[Work item] Please copy the data below exactly; none of the pictures in it belong in the copy.

═══ Supplied data ═══

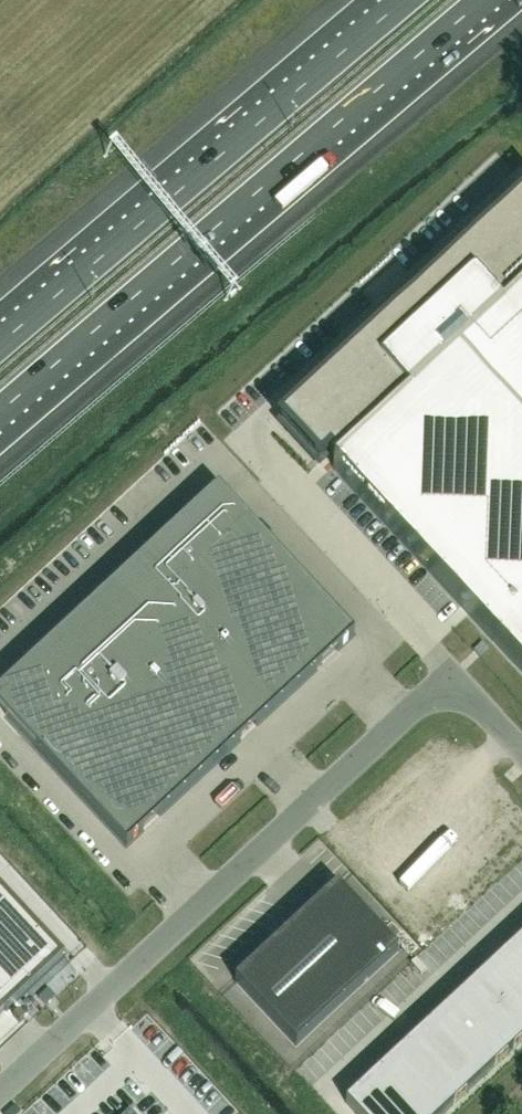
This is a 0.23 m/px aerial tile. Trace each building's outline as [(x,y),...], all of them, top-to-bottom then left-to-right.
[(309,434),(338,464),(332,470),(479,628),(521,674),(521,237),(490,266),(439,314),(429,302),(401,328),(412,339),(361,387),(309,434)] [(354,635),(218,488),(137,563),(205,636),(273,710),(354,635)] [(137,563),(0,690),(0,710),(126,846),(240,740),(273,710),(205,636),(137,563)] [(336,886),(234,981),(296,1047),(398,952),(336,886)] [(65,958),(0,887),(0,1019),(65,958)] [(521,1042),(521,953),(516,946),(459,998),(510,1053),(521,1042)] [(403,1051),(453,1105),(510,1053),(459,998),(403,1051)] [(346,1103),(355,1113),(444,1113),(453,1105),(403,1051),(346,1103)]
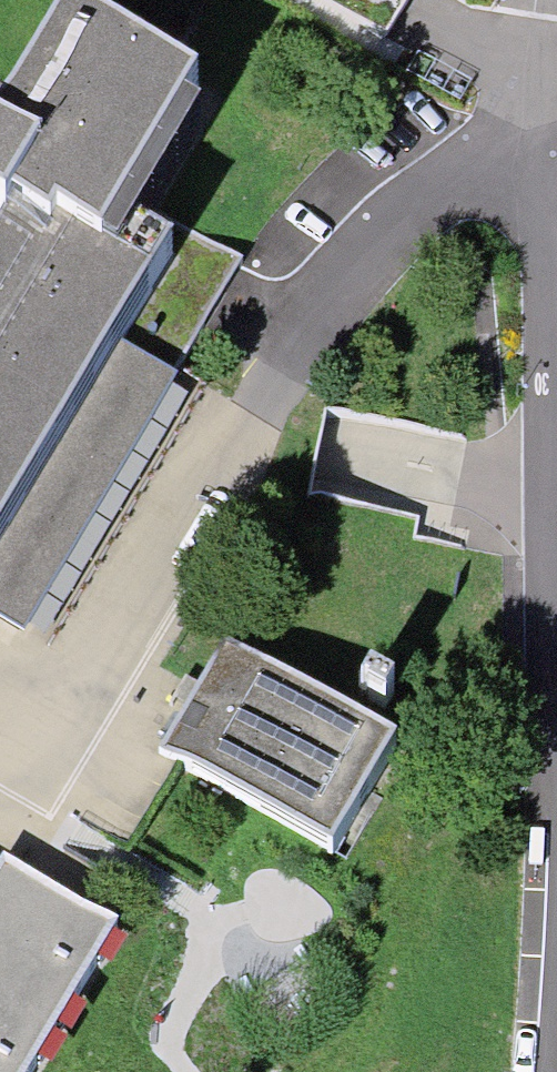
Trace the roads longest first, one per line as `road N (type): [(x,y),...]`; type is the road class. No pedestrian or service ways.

═══

[Solution to the exercise]
This is a 0.23 m/px aerial tile. Trace each building's outline as [(x,y),...], all of them, top-to-bottom then left-to-right.
[(309,434),(338,464),(332,470),(479,628),(521,674),(521,237),(490,266),(439,314),(429,302),(401,328),(412,339),(361,387),(309,434)] [(354,635),(218,488),(137,563),(205,636),(273,710),(354,635)] [(137,563),(0,690),(0,710),(126,846),(240,740),(273,710),(205,636),(137,563)] [(336,886),(234,981),(296,1047),(398,952),(336,886)] [(65,958),(0,887),(0,1019),(65,958)] [(521,1042),(521,953),(516,946),(459,998),(510,1053),(521,1042)] [(403,1051),(453,1105),(510,1053),(459,998),(403,1051)] [(346,1103),(355,1113),(444,1113),(453,1105),(403,1051),(346,1103)]
Trace the roads longest first, one per line as `road N (type): [(x,y),...]`; type is the road class. No pedestrian or service ways.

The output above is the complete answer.